== Segment start ==

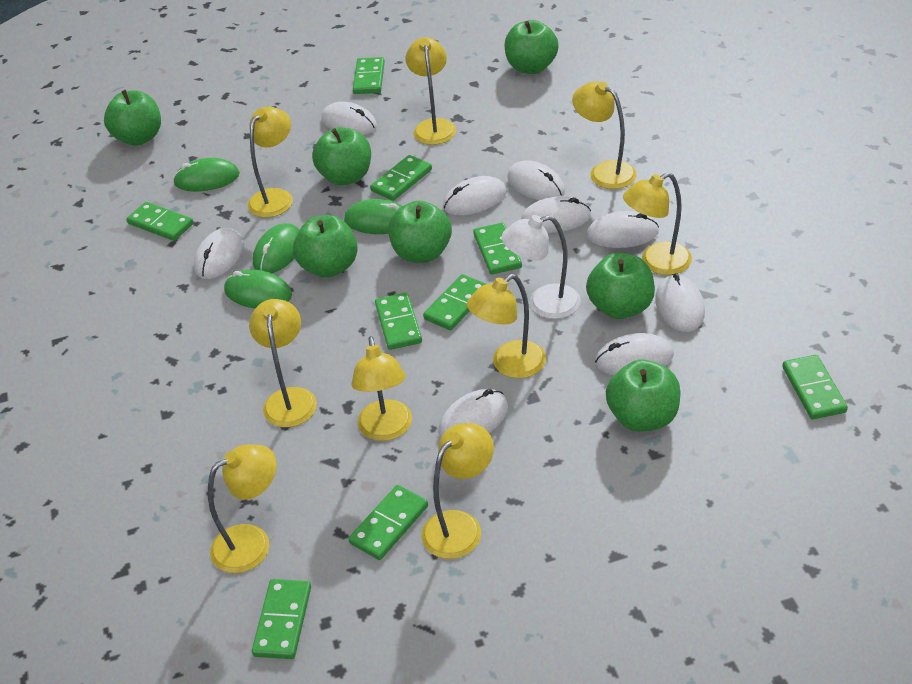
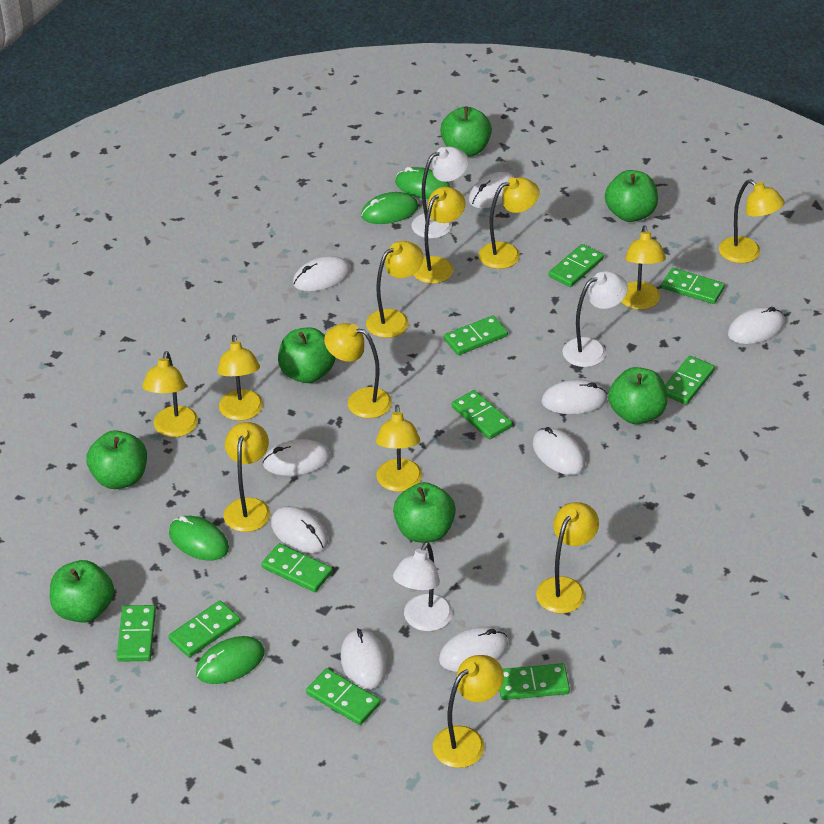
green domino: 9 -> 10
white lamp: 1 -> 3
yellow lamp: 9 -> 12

== Segment end ==
== Segment start ==

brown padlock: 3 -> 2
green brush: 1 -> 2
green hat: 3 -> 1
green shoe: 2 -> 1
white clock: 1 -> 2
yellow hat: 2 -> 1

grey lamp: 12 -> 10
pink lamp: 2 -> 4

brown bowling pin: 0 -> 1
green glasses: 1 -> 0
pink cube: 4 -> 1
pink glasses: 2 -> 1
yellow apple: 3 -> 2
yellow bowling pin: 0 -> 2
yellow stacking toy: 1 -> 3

== Segment end ==
== Segment start ==

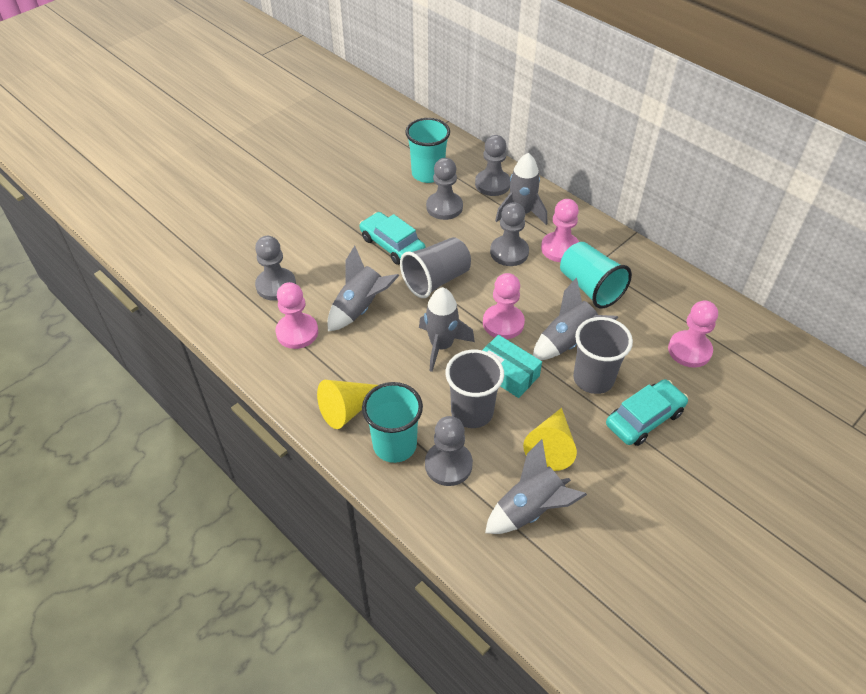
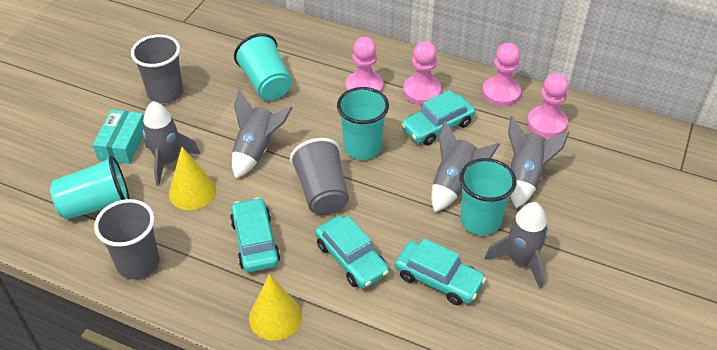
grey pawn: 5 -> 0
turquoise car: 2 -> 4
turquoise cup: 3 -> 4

== Segment end ==

▶ WHAT TO DO: Each line in the records that carries "green" must be copied out.

▶ RESPONSE BELOW:
green domino: 9 -> 10
green brush: 1 -> 2
green hat: 3 -> 1
green shoe: 2 -> 1
green glasses: 1 -> 0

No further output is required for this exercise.